[Material for this task — start]

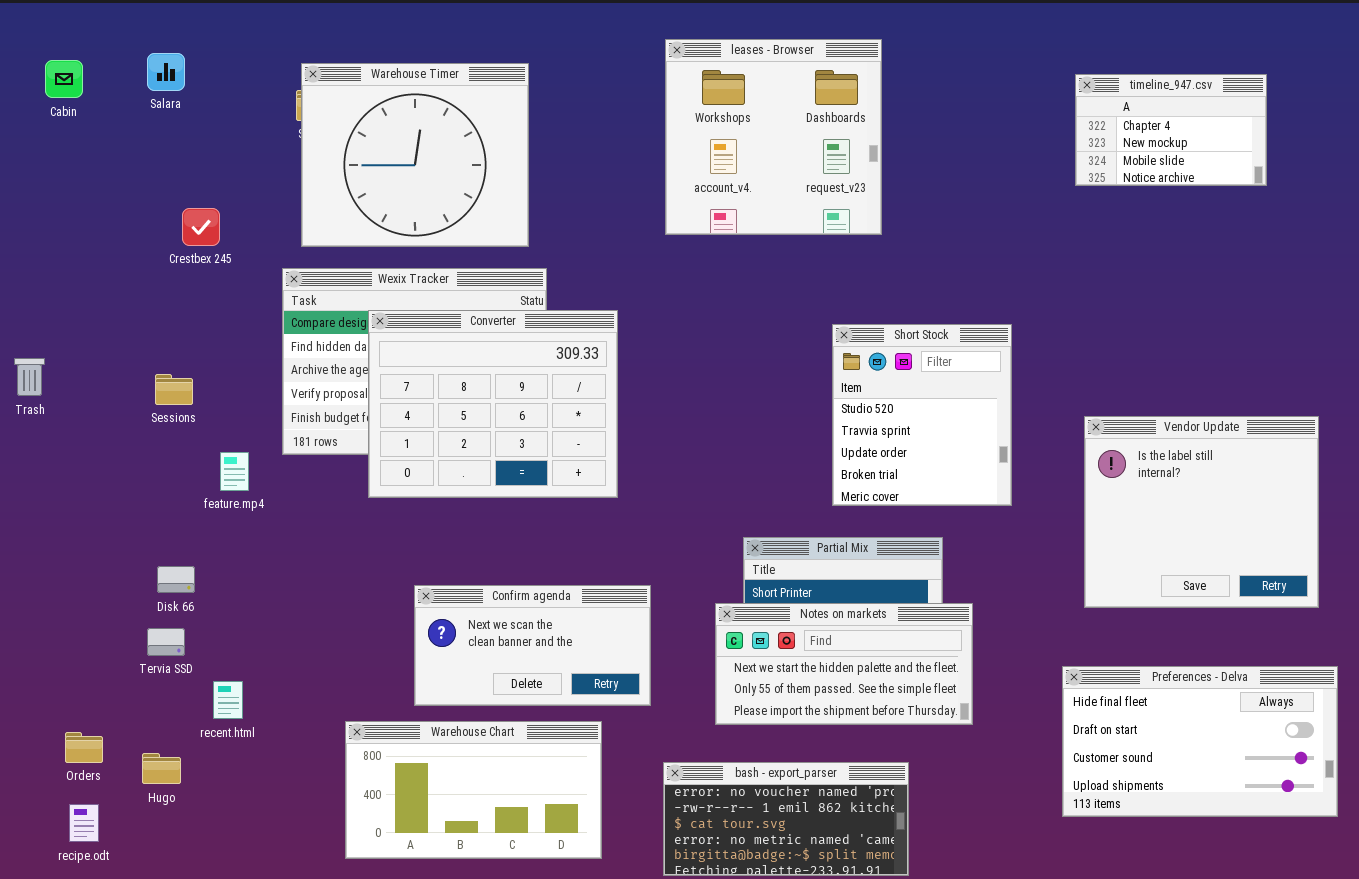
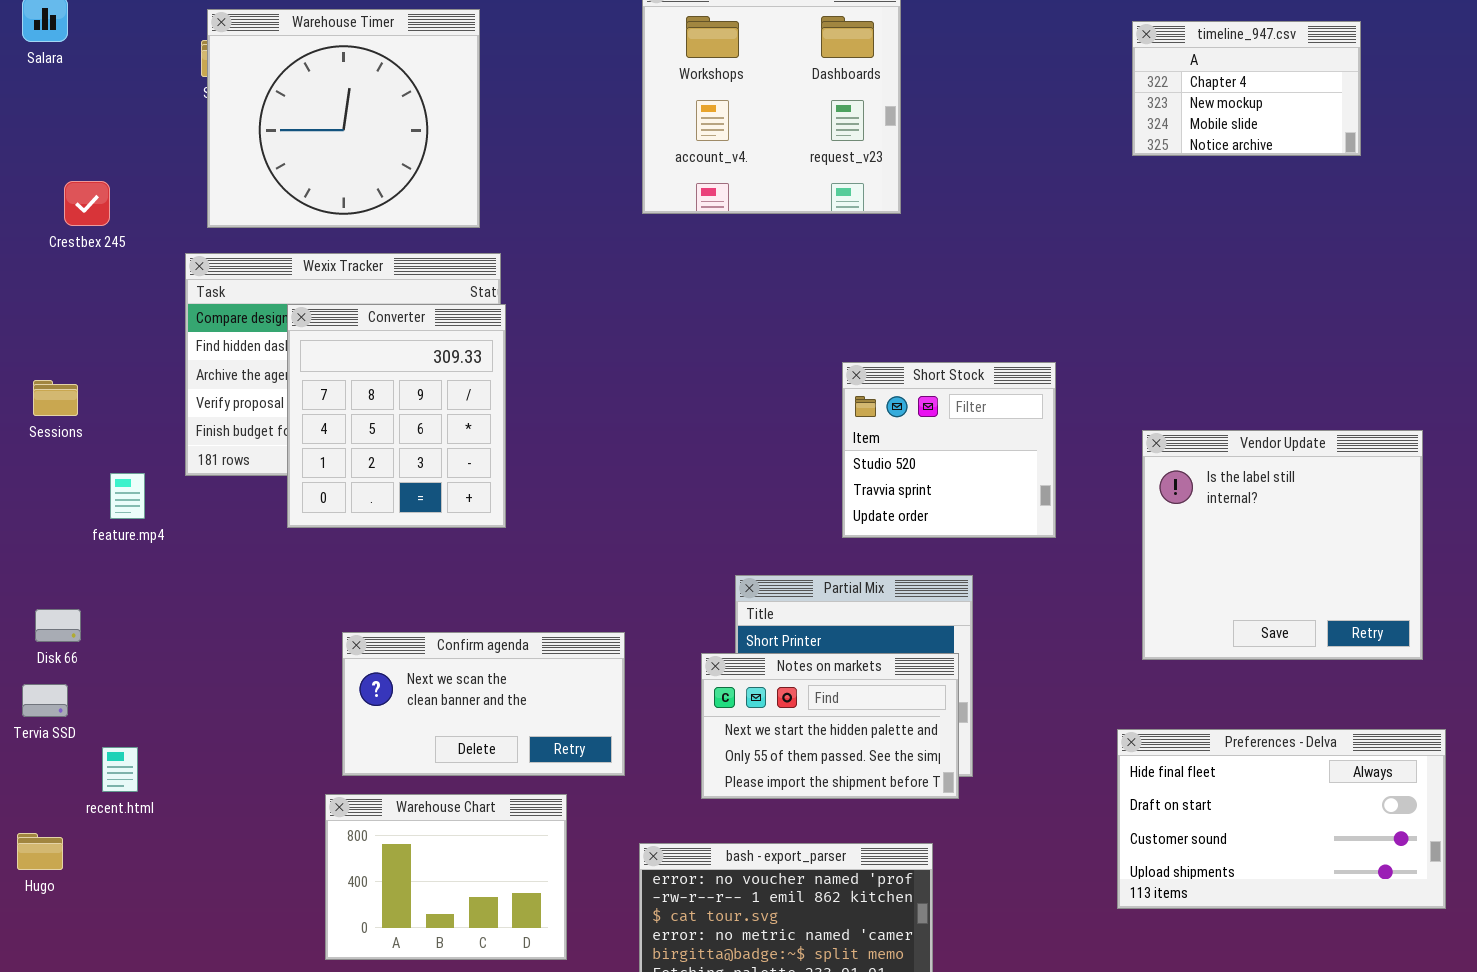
Converter: [368,310,618,498] -> [287,304,506,528], resized
Short Stock: [832,324,1012,506] -> [842,362,1056,538], resized
Notes on markets: [715,603,973,725] -> [701,653,959,799], resized
Warehouse Chart: [345,721,602,859] -> [325,794,567,960], resized

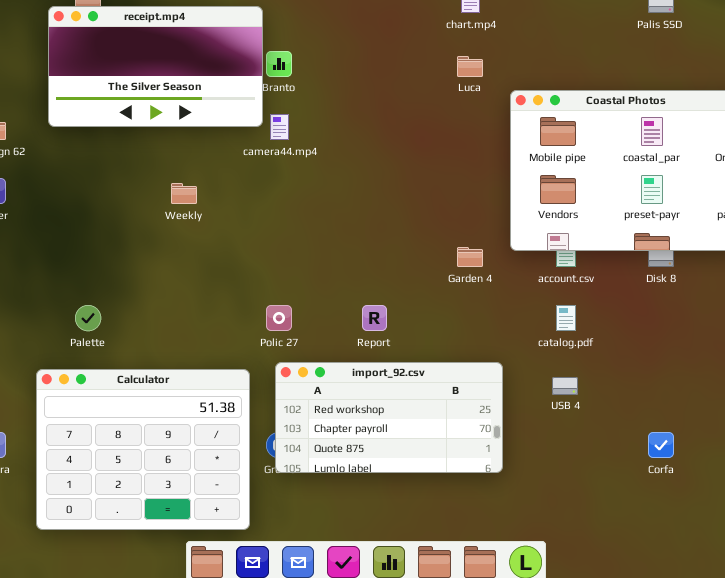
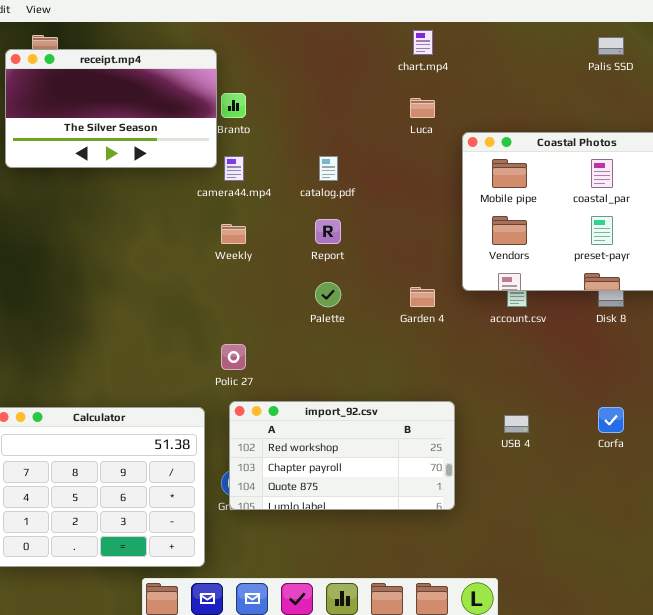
Weekly: [171,183,197,204] -> [221,224,246,244], moved
Palette: [75,305,101,331] -> [315,282,341,307], moved
Report: [362,305,387,331] -> [315,219,341,244], moved
catalog.pdf: [556,305,576,331] -> [319,156,338,181], moved
Corfa: [648,432,674,458] -> [598,407,624,433], moved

[Material for this task — finish]

#### Exercise instructions:
Output the entries above exactly as given, but strip out the pictures.

#### Answer box:
Converter: [368,310,618,498] -> [287,304,506,528], resized
Short Stock: [832,324,1012,506] -> [842,362,1056,538], resized
Notes on markets: [715,603,973,725] -> [701,653,959,799], resized
Warehouse Chart: [345,721,602,859] -> [325,794,567,960], resized

Weekly: [171,183,197,204] -> [221,224,246,244], moved
Palette: [75,305,101,331] -> [315,282,341,307], moved
Report: [362,305,387,331] -> [315,219,341,244], moved
catalog.pdf: [556,305,576,331] -> [319,156,338,181], moved
Corfa: [648,432,674,458] -> [598,407,624,433], moved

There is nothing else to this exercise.